Provided data section start
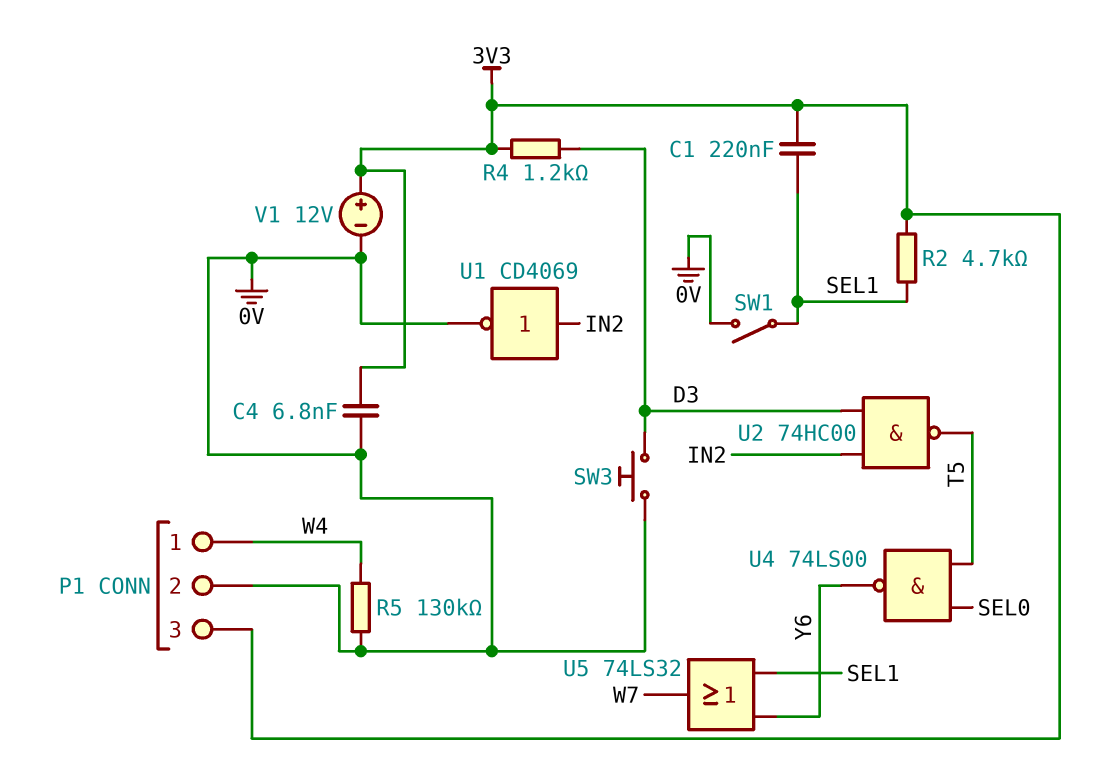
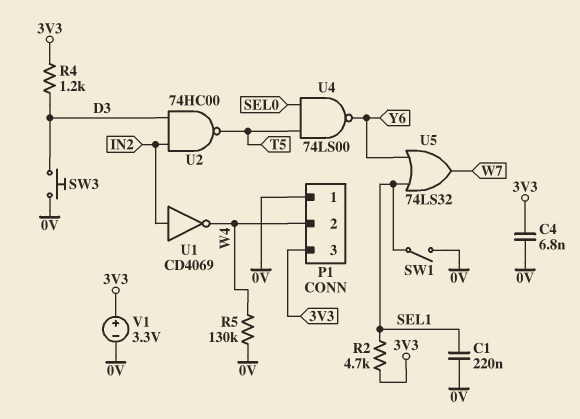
C1: 220nF (3V3, SEL1) -> 220nF (0V, SEL1)
P1 pin 1: W4 -> 0V
P1 pin 2: 0V -> W4
U1: NOT CD4069 (in IN2, out 0V) -> NOT CD4069 (in IN2, out W4)
V1: 12V (plus 3V3, minus 0V) -> 3.3V (plus 3V3, minus 0V)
Provided data section end
| Exercise details |
Your task is to transcribe all of the records precisely, with no images included.

| Exercise solution |
C1: 220nF (3V3, SEL1) -> 220nF (0V, SEL1)
P1 pin 1: W4 -> 0V
P1 pin 2: 0V -> W4
U1: NOT CD4069 (in IN2, out 0V) -> NOT CD4069 (in IN2, out W4)
V1: 12V (plus 3V3, minus 0V) -> 3.3V (plus 3V3, minus 0V)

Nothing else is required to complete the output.